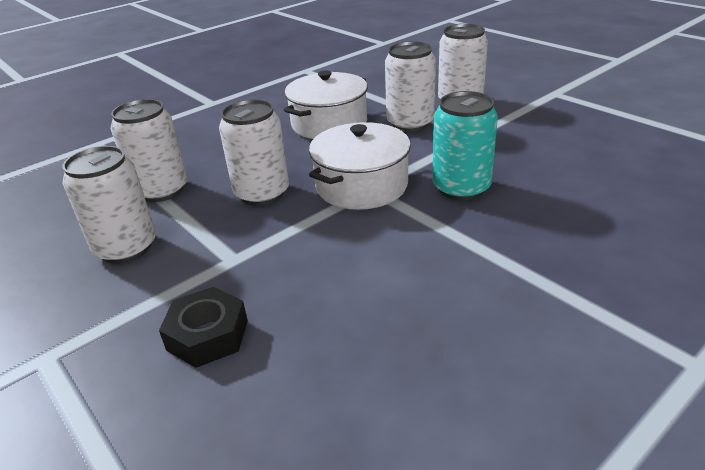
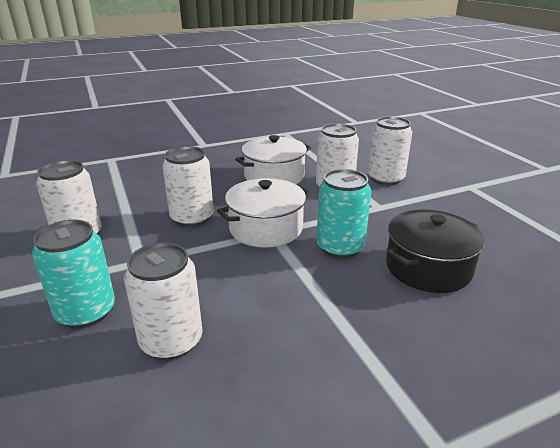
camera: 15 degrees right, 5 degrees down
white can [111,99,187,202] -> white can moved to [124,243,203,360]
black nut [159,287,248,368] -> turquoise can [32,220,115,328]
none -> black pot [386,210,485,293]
==
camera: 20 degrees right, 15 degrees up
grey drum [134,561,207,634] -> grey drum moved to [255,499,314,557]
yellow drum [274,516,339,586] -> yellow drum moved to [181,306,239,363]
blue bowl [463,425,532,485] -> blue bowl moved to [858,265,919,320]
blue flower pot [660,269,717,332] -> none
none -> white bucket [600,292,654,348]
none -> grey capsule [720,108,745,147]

» **Task objective**
Starting at the line that has "camera: 15 degrees right, 5 degrees down" and ending at the line that has "none -> black pot [386,210,485,293]", please write out the lines above exactly, leaving out all others.

» **Result for this task**
camera: 15 degrees right, 5 degrees down
white can [111,99,187,202] -> white can moved to [124,243,203,360]
black nut [159,287,248,368] -> turquoise can [32,220,115,328]
none -> black pot [386,210,485,293]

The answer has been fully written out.